━━━━━ DATA RECORDS ━━━━━

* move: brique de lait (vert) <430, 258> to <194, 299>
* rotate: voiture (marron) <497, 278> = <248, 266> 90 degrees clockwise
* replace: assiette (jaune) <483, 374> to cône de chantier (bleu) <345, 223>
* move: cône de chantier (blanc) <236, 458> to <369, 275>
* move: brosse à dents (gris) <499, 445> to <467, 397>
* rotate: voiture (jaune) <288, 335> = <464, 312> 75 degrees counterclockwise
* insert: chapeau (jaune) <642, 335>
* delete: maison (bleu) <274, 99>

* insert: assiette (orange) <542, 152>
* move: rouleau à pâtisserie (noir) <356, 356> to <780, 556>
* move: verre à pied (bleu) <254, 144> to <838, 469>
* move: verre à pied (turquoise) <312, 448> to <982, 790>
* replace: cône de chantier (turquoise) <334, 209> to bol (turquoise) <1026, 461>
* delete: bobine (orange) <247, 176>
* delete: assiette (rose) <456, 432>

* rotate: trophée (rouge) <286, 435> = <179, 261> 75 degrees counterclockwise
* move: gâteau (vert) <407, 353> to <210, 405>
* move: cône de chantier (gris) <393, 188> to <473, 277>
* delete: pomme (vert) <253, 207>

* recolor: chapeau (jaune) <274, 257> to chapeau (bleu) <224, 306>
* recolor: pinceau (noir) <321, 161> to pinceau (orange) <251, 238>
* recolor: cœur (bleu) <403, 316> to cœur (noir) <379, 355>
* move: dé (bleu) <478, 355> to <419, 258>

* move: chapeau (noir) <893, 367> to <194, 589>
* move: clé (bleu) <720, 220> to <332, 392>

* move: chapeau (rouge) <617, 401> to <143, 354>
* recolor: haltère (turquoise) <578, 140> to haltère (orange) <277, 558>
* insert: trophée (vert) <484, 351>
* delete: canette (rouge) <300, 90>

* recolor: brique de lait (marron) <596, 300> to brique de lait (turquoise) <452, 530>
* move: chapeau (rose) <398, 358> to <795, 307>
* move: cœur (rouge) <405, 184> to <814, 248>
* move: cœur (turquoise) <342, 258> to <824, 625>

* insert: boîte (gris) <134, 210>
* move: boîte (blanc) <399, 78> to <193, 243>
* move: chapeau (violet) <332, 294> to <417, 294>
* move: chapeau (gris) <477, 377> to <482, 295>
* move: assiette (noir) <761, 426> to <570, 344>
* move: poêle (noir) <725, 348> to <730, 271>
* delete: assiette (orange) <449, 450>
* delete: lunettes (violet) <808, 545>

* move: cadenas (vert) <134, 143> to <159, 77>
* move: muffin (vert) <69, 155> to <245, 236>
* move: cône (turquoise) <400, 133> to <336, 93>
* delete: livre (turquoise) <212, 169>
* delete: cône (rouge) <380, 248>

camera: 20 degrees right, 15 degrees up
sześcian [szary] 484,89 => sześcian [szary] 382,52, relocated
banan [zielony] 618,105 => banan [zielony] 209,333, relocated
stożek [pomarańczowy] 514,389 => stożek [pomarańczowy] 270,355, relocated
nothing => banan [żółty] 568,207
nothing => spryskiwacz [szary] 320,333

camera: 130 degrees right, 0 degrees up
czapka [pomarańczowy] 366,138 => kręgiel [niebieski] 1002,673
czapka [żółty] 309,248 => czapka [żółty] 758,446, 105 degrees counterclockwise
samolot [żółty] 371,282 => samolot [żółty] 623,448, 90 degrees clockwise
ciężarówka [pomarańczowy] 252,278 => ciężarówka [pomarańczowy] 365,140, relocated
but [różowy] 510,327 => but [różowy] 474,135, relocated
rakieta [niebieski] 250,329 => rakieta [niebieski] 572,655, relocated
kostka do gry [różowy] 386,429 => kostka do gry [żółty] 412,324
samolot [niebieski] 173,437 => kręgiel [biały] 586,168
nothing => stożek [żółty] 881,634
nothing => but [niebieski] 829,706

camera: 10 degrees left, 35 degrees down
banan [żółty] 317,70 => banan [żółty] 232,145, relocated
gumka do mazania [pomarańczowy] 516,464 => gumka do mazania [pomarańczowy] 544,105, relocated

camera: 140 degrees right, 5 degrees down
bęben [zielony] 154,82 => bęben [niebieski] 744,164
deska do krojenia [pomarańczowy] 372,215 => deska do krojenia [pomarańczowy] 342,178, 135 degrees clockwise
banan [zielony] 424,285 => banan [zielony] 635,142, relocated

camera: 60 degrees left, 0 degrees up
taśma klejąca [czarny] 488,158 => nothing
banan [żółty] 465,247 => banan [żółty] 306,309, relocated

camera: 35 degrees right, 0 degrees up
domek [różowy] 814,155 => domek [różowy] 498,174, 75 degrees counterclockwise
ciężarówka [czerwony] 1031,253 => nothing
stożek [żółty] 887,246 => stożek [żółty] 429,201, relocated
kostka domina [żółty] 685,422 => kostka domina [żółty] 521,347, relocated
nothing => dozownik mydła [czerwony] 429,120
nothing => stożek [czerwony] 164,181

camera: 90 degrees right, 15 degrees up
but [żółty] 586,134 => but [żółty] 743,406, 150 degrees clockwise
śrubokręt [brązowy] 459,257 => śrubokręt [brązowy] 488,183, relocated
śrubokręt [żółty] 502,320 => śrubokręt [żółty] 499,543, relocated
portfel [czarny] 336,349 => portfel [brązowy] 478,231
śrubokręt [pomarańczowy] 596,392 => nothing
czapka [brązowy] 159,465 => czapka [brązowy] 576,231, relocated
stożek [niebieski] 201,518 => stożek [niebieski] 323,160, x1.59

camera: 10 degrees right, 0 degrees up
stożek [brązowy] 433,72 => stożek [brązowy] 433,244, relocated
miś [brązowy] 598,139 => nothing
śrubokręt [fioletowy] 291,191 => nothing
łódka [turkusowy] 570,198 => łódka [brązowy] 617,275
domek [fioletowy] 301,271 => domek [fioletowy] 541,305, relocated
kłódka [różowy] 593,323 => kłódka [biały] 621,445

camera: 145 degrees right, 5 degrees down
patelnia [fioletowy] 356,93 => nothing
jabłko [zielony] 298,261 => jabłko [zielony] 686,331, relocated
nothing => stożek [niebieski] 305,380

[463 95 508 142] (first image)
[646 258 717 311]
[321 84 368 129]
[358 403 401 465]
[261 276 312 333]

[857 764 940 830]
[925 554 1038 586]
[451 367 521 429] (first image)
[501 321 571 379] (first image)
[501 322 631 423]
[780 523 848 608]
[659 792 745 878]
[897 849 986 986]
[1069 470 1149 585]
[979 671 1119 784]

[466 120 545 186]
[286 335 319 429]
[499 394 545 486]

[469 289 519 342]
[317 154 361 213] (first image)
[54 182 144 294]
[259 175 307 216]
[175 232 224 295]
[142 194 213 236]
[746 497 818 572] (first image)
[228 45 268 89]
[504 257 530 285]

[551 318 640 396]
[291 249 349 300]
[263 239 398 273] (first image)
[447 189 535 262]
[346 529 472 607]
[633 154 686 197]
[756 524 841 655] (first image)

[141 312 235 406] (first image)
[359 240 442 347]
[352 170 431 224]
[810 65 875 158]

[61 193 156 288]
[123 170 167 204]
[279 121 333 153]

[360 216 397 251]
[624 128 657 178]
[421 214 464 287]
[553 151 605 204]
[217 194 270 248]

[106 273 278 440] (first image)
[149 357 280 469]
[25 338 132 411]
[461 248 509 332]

━━━━━

• WHAT NEEDS TO BE DONE
Which lines of the records contain "voiture"? Show each of them.

• COMPLETED TASK
* rotate: voiture (marron) <497, 278> = <248, 266> 90 degrees clockwise
* rotate: voiture (jaune) <288, 335> = <464, 312> 75 degrees counterclockwise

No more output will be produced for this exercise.